*** THE DATA Section Begins ***
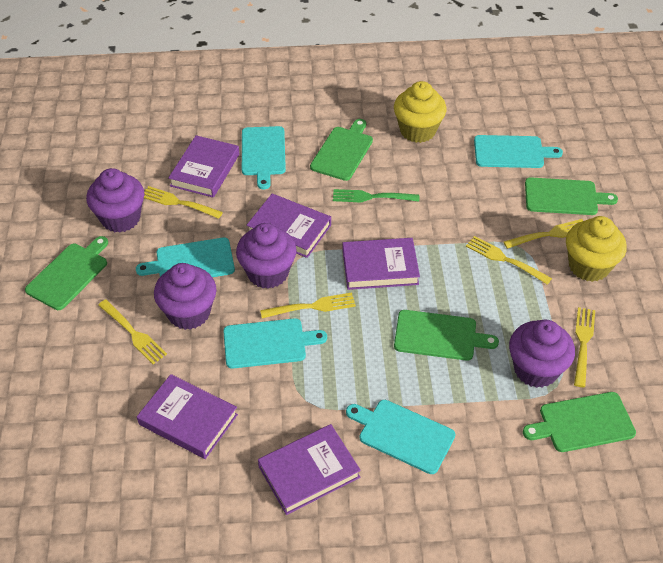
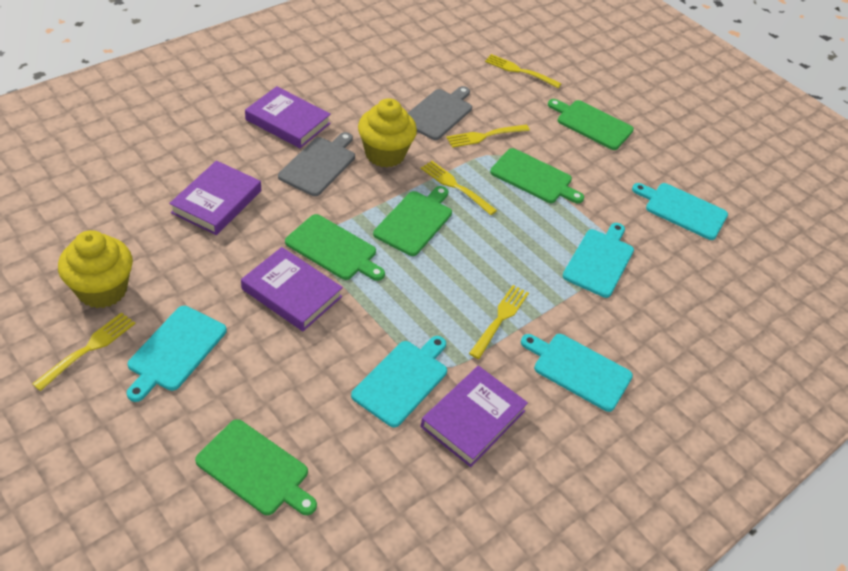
green fork: 1 -> 0
grey cutting board: 0 -> 2
purple book: 5 -> 4
purple cupcake: 4 -> 0
yellow fork: 6 -> 5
*** THE DATA Section Ends ***
All lines from the one with "grey cutting board: 0 -> 2" onward to the end of the records above should be repeated exactly, and only those lines.

> **ANSWER FOR THE TASK**:
grey cutting board: 0 -> 2
purple book: 5 -> 4
purple cupcake: 4 -> 0
yellow fork: 6 -> 5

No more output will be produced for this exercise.